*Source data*
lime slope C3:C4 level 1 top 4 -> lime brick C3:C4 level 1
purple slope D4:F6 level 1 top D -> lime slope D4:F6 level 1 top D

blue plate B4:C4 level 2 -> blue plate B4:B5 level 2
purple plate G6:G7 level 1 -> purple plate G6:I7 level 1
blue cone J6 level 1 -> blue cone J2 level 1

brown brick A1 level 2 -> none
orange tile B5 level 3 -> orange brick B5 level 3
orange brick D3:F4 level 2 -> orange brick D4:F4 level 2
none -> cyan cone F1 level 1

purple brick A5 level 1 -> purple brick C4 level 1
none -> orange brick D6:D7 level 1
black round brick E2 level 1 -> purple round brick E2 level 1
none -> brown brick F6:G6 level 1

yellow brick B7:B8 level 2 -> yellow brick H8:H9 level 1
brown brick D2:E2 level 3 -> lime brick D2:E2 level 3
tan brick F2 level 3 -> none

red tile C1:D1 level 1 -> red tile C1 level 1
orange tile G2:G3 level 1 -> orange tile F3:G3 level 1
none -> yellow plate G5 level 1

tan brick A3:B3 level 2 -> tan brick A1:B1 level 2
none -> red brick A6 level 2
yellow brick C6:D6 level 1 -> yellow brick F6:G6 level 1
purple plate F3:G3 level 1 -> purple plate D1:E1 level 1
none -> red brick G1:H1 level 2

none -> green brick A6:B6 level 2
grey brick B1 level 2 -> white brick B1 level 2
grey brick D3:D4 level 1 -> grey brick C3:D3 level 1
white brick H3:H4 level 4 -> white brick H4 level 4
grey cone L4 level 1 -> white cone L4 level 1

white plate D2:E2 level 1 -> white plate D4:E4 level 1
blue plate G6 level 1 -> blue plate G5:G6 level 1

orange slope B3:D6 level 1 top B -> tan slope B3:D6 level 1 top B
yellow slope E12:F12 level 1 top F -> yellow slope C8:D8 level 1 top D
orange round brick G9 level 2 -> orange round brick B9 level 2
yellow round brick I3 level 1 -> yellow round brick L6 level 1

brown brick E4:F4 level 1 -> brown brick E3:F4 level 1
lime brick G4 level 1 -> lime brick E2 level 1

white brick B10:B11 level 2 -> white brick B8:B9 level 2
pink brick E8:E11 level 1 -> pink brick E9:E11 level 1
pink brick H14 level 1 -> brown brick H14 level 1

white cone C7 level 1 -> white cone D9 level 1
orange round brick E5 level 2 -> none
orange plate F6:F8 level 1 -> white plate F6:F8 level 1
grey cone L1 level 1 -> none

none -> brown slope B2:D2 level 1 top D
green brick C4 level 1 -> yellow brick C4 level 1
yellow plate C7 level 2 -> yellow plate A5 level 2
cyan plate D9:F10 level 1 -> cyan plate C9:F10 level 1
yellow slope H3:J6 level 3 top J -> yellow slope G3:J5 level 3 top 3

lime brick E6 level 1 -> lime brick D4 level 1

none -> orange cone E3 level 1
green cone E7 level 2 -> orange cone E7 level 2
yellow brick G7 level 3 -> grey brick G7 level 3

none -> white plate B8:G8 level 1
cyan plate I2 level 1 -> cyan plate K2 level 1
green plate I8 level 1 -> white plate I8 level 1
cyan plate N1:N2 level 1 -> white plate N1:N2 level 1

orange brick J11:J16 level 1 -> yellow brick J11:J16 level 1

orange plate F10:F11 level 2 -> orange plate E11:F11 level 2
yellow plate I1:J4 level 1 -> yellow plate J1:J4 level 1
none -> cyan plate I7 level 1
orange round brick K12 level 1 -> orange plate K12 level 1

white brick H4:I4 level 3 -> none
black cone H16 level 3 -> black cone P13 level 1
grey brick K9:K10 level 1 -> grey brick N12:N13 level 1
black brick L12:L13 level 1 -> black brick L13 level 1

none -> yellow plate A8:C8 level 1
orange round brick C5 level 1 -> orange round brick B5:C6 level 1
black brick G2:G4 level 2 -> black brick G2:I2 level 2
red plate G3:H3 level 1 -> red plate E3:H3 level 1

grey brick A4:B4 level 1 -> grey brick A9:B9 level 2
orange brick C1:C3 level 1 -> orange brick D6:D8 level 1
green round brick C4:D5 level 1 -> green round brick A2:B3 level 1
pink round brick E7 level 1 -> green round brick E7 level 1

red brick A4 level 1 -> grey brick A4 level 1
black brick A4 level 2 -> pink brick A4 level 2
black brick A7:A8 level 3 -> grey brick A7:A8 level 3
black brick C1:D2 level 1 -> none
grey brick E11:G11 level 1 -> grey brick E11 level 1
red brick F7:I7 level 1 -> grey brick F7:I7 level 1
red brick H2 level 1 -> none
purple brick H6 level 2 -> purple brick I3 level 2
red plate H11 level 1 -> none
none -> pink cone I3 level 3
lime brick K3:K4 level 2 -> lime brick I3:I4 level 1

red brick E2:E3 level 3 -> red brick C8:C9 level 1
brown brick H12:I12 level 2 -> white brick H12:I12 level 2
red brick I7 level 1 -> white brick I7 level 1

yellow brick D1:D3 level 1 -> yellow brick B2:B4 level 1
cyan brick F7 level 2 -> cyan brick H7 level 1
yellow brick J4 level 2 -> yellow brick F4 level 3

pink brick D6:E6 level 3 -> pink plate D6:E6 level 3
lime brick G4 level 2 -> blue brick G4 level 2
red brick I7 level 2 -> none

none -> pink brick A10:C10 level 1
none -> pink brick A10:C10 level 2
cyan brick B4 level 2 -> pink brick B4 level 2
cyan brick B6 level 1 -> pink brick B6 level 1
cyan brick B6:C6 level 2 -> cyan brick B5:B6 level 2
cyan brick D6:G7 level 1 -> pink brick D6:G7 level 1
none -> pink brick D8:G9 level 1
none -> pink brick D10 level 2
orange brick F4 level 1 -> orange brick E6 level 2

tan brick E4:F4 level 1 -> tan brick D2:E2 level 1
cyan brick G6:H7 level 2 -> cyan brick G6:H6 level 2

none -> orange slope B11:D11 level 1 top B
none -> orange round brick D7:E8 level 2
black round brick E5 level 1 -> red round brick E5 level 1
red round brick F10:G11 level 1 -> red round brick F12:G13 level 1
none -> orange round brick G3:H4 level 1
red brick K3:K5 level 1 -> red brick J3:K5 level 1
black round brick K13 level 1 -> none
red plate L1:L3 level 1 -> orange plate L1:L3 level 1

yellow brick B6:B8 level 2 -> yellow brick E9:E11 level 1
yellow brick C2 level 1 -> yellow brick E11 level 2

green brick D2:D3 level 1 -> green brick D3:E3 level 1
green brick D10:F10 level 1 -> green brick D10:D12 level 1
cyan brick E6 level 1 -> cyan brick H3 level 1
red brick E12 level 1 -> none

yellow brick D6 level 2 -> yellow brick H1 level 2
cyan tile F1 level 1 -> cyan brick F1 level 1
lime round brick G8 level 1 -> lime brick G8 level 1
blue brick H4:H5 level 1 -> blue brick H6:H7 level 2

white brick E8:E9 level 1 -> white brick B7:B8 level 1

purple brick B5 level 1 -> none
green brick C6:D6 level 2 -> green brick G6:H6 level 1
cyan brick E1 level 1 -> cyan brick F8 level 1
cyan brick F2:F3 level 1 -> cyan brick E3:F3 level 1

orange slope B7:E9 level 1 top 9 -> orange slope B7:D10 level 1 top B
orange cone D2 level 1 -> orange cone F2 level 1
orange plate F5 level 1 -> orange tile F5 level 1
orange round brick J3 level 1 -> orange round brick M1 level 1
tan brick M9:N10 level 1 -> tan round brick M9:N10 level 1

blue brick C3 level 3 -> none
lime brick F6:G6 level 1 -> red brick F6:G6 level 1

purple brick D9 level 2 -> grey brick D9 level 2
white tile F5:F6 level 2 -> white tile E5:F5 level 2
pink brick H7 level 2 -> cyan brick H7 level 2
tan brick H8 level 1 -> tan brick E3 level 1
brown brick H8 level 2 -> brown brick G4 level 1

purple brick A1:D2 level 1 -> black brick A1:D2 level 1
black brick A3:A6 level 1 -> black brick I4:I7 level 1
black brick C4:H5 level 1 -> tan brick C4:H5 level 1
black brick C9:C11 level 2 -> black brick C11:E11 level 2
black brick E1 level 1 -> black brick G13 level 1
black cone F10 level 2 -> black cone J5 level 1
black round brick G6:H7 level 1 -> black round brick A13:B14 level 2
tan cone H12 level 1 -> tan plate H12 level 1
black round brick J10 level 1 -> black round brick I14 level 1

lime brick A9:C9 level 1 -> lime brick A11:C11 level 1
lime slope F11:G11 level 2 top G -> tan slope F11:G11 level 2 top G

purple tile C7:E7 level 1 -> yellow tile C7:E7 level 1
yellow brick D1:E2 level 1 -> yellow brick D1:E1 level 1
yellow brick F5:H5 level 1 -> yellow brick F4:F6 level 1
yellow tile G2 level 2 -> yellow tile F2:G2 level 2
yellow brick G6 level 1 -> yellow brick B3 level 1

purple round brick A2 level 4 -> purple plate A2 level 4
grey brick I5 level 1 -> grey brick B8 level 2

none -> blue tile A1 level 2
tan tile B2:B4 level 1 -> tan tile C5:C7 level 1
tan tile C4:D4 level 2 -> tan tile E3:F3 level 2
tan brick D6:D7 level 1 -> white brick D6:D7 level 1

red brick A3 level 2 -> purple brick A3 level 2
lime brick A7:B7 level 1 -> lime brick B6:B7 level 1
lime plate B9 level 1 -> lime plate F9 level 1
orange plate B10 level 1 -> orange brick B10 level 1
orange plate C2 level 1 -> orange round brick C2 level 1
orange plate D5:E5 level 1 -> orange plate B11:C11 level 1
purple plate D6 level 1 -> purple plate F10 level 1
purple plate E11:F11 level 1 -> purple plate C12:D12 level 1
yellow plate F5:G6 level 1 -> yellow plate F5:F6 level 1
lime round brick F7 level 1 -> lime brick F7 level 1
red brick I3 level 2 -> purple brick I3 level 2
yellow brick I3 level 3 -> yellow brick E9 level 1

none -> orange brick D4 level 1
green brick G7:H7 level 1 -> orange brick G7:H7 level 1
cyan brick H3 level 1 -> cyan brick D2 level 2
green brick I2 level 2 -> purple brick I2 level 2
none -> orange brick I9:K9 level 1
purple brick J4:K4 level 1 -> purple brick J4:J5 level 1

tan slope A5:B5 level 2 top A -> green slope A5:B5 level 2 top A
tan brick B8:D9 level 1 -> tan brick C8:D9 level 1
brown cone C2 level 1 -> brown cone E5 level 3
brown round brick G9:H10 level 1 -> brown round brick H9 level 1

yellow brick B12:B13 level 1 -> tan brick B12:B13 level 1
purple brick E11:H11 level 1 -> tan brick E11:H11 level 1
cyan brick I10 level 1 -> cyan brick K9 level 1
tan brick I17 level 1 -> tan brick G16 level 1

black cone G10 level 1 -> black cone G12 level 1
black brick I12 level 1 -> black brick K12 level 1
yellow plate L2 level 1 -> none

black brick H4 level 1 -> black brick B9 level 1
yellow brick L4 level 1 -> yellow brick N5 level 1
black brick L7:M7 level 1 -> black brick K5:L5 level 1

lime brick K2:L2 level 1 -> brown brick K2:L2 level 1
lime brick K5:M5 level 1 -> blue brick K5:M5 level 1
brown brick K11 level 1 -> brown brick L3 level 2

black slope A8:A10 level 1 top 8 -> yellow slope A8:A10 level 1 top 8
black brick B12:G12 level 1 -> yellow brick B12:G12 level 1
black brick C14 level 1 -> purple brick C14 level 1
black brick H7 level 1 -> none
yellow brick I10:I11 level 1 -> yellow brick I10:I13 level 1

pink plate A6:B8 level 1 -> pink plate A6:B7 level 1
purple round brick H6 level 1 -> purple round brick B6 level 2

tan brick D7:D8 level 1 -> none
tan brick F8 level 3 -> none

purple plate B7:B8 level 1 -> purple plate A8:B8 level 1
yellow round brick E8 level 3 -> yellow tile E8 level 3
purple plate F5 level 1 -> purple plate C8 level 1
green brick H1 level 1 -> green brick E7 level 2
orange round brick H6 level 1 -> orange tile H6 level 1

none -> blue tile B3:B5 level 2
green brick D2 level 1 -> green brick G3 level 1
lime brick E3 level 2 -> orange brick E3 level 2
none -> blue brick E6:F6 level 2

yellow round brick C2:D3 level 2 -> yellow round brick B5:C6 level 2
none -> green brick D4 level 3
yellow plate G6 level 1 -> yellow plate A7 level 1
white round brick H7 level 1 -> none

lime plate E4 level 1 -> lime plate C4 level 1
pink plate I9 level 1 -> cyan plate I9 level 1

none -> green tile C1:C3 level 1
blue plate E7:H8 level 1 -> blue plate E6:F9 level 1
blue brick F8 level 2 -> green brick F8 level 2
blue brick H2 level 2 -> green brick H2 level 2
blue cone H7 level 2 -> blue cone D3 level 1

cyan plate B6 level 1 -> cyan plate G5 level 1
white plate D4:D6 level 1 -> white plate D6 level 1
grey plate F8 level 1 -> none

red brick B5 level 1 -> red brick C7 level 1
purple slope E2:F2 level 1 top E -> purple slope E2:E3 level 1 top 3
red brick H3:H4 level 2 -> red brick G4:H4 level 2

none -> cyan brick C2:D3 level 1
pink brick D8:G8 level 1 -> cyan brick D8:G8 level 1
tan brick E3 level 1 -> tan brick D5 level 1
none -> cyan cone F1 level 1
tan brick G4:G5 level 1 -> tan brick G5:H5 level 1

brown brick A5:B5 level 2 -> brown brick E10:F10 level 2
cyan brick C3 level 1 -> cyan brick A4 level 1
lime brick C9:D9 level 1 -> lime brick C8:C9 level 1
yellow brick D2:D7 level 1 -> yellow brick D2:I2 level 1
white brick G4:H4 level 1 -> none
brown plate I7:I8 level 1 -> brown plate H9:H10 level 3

*Required action*
Set down, exactly as they appear above, all lines from the one that has "black brick C4:H5" down to the one that has "black cone F10", including those two and no others.

*Exercise response*
black brick C4:H5 level 1 -> tan brick C4:H5 level 1
black brick C9:C11 level 2 -> black brick C11:E11 level 2
black brick E1 level 1 -> black brick G13 level 1
black cone F10 level 2 -> black cone J5 level 1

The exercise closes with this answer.